** Given records follows **

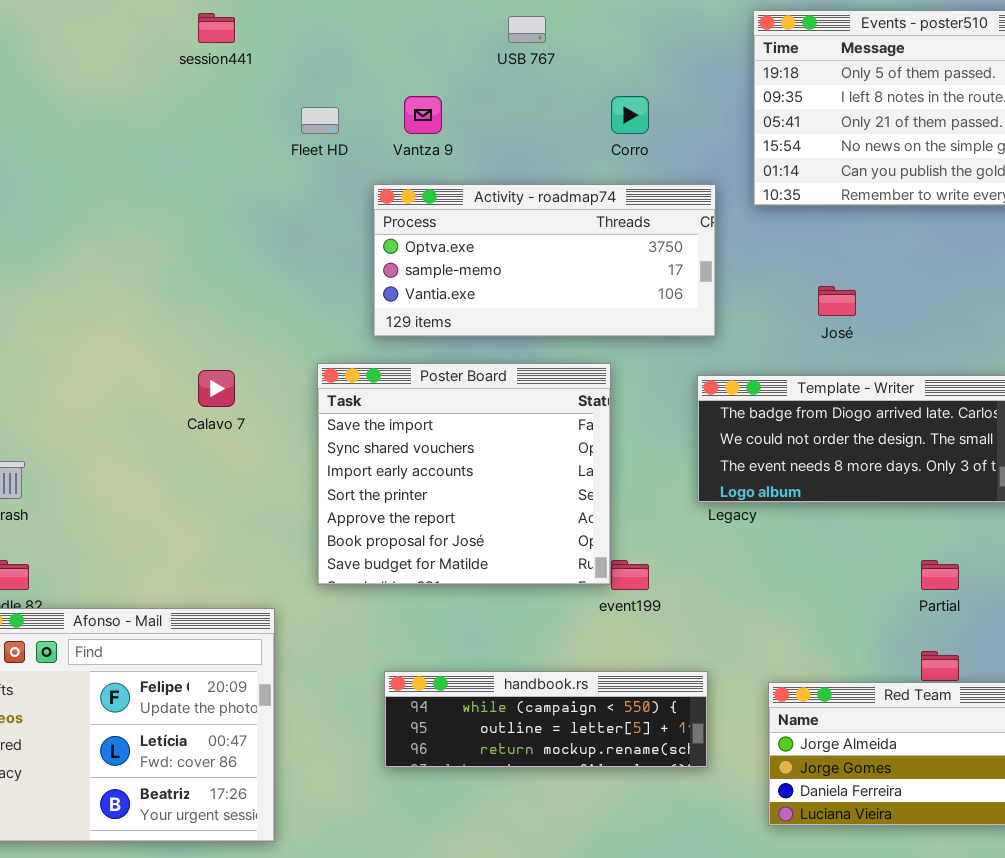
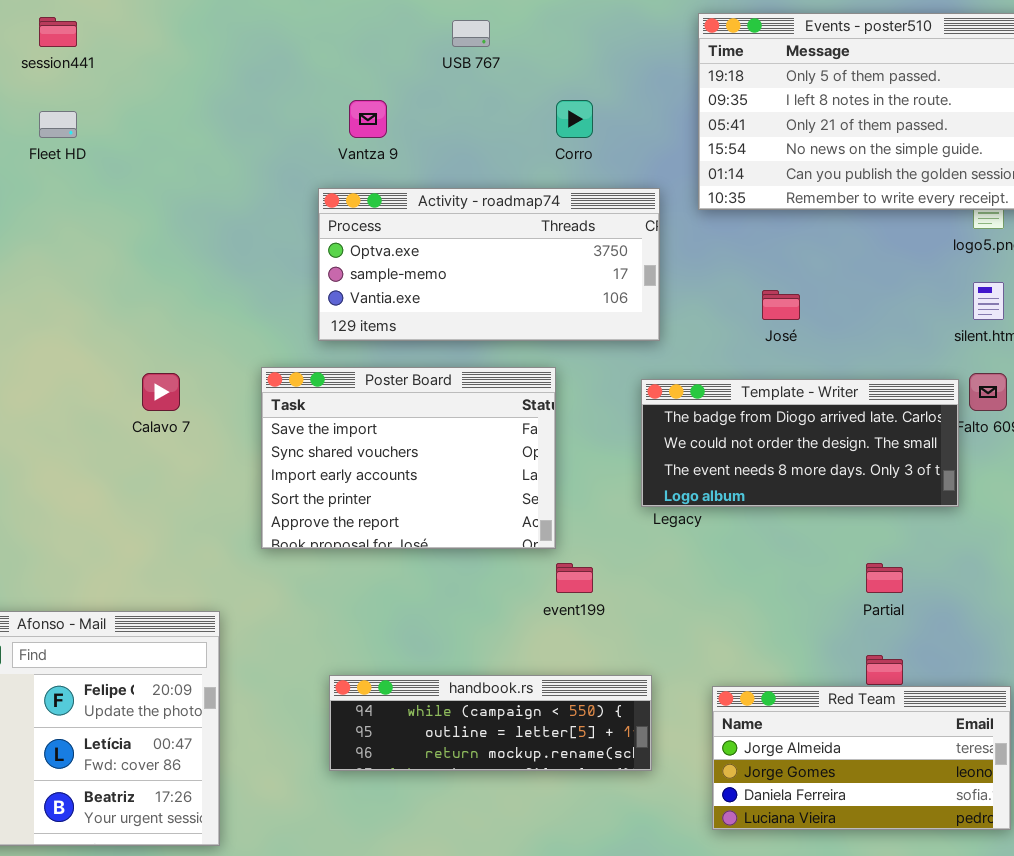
session441: [198,13,235,43] -> [39,17,77,47], moved
Fleet HD: [301,107,339,134] -> [39,111,77,138], moved
Poster Board: [317,363,611,585] -> [261,367,556,549], resized

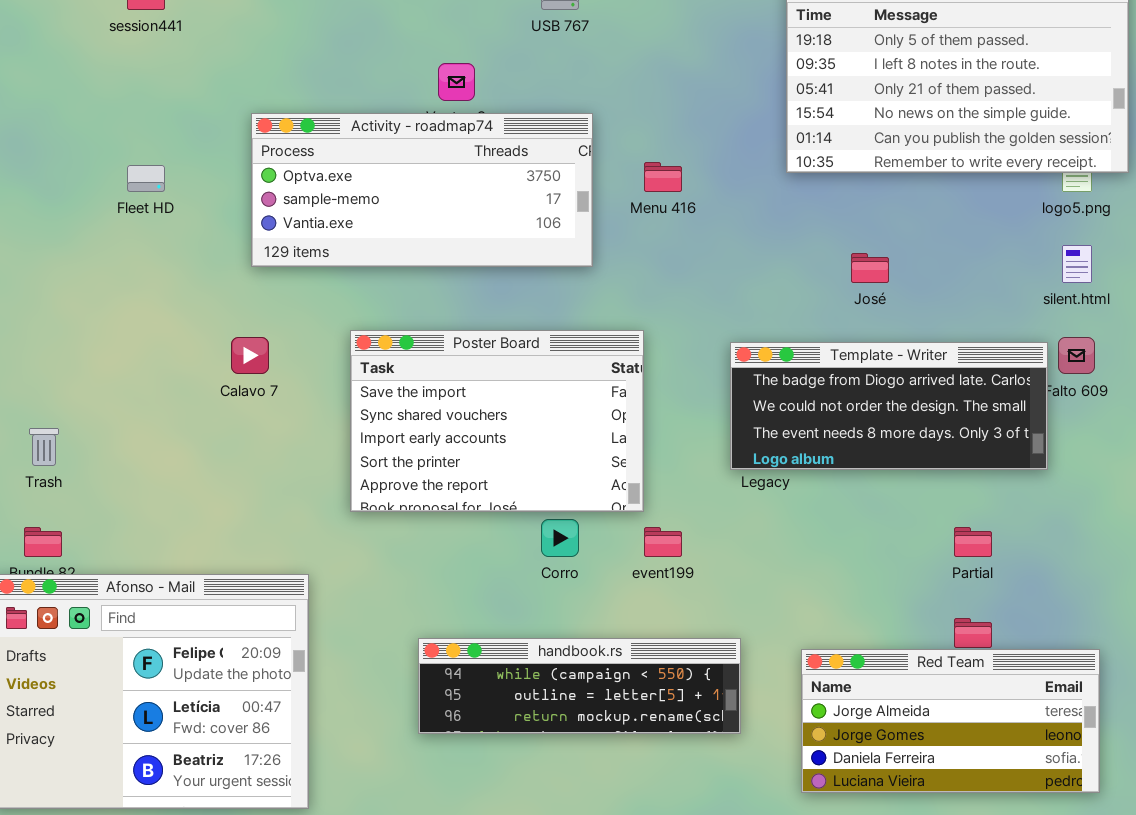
Corro: [556,100,593,138] -> [541,519,579,557], moved
Fleet HD: [39,111,77,138] -> [127,165,165,192], moved
Activity - roadmap74: [318,188,660,341] -> [251,113,593,267], moved

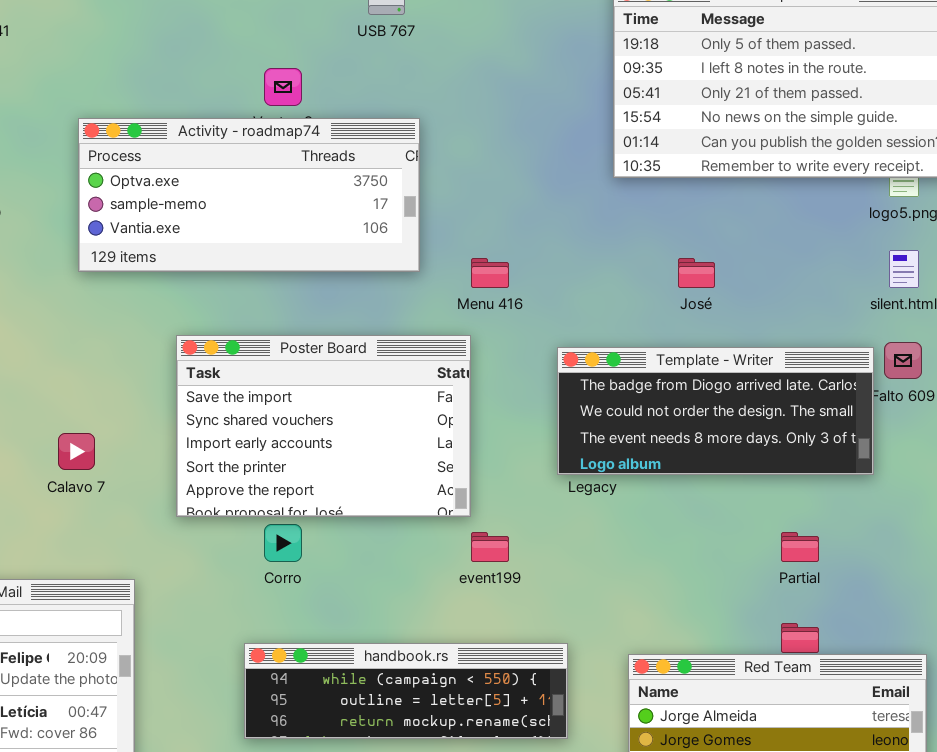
Menu 416: [644,162,682,192] -> [471,258,509,288], moved
Calavo 7: [231,337,269,374] -> [58,433,95,470], moved
Corro: [541,519,579,557] -> [264,524,302,562], moved

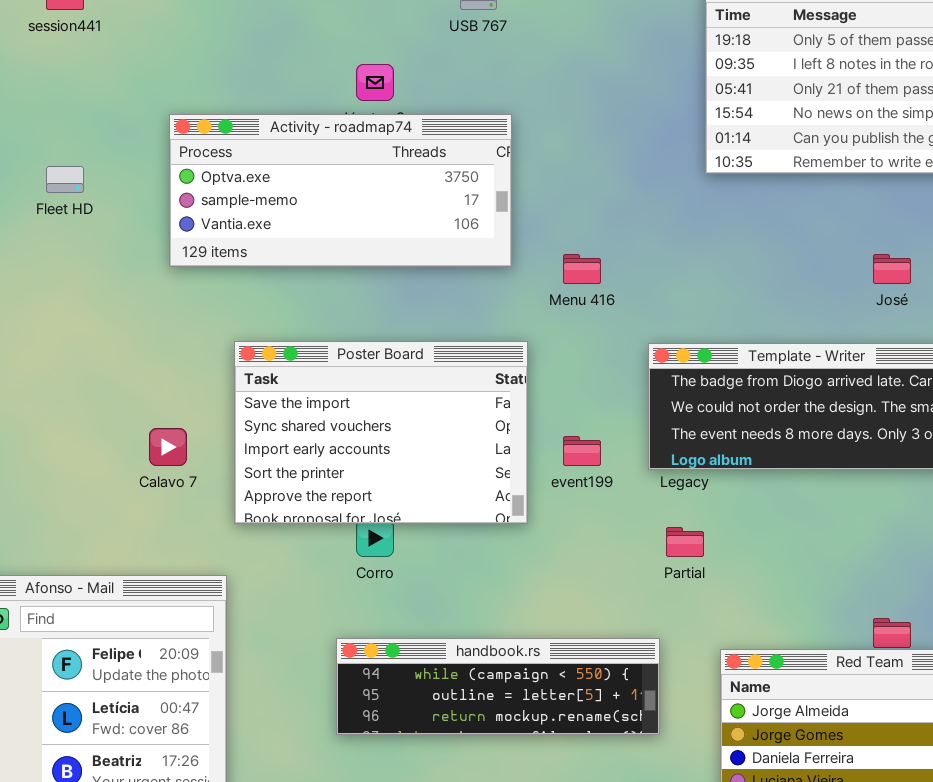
José: [678,258,715,288] -> [873,254,911,284], moved
Poster Board: [176,335,471,517] -> [234,341,528,524], moved
event199: [471,532,509,562] -> [563,436,601,466], moved
Partial: [781,532,819,562] -> [666,527,704,557], moved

** End of Given records **

Problem to solve: What is needed is an exact transcription of every entry, minus the pictures.

Task response:
session441: [198,13,235,43] -> [39,17,77,47], moved
Fleet HD: [301,107,339,134] -> [39,111,77,138], moved
Poster Board: [317,363,611,585] -> [261,367,556,549], resized

Corro: [556,100,593,138] -> [541,519,579,557], moved
Fleet HD: [39,111,77,138] -> [127,165,165,192], moved
Activity - roadmap74: [318,188,660,341] -> [251,113,593,267], moved

Menu 416: [644,162,682,192] -> [471,258,509,288], moved
Calavo 7: [231,337,269,374] -> [58,433,95,470], moved
Corro: [541,519,579,557] -> [264,524,302,562], moved

José: [678,258,715,288] -> [873,254,911,284], moved
Poster Board: [176,335,471,517] -> [234,341,528,524], moved
event199: [471,532,509,562] -> [563,436,601,466], moved
Partial: [781,532,819,562] -> [666,527,704,557], moved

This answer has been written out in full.